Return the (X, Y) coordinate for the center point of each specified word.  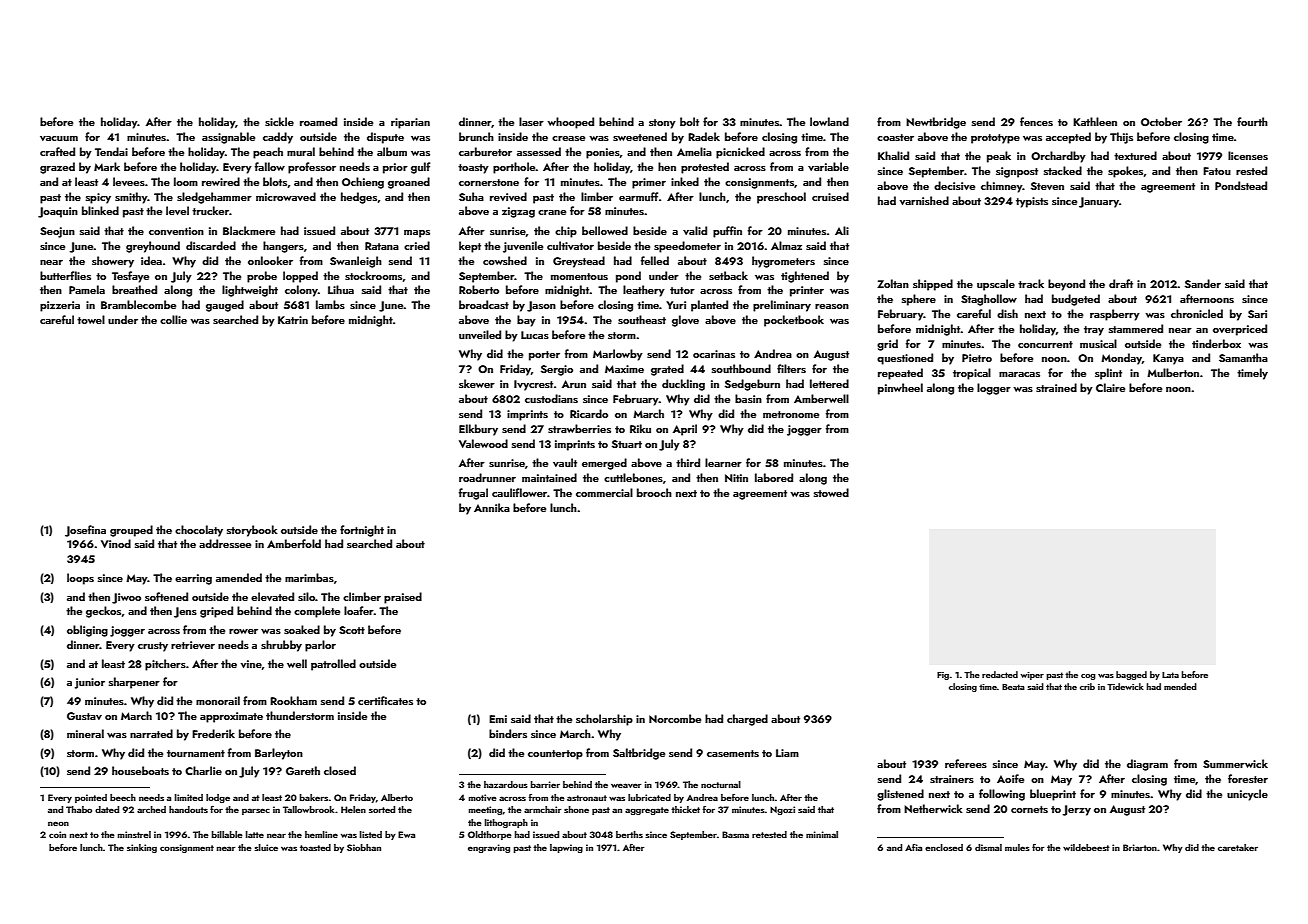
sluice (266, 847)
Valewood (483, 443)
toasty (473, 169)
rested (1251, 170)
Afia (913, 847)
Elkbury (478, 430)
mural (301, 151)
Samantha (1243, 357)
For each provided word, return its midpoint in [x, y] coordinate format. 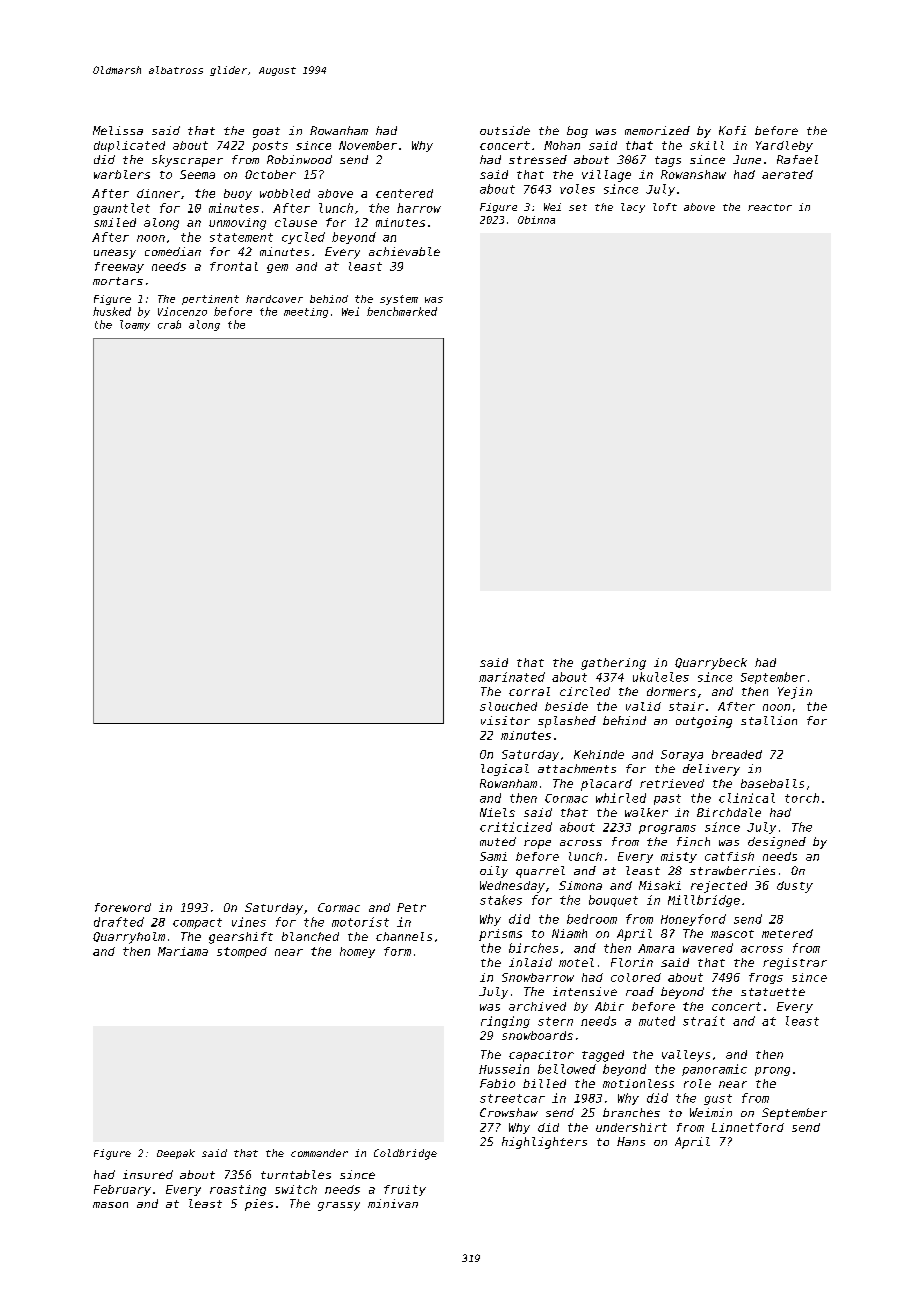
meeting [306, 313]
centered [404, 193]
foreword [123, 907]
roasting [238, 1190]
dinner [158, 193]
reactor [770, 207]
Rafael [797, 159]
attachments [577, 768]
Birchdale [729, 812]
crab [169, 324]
:::
Exercise description
Rewrite the lines above as a numbered list, omitting any blank lines and leaving out the pictures.

Exercise result
1. Return the (X, Y) coordinate for the center point of each specified word.  
2. sluice (266, 847)
3. Valewood (483, 443)
4. toasty (473, 169)
5. rested (1251, 170)
6. Afia (913, 847)
7. Elkbury (478, 430)
8. mural (301, 151)
9. Samantha (1243, 357)
10. For each provided word, return its midpoint in [x, y] coordinate format. 
11. meeting [306, 313]
12. centered [404, 193]
13. foreword [123, 907]
14. roasting [238, 1190]
15. dinner [158, 193]
16. reactor [770, 207]
17. Rafael [797, 159]
18. attachments [577, 768]
19. Birchdale [729, 812]
20. crab [169, 324]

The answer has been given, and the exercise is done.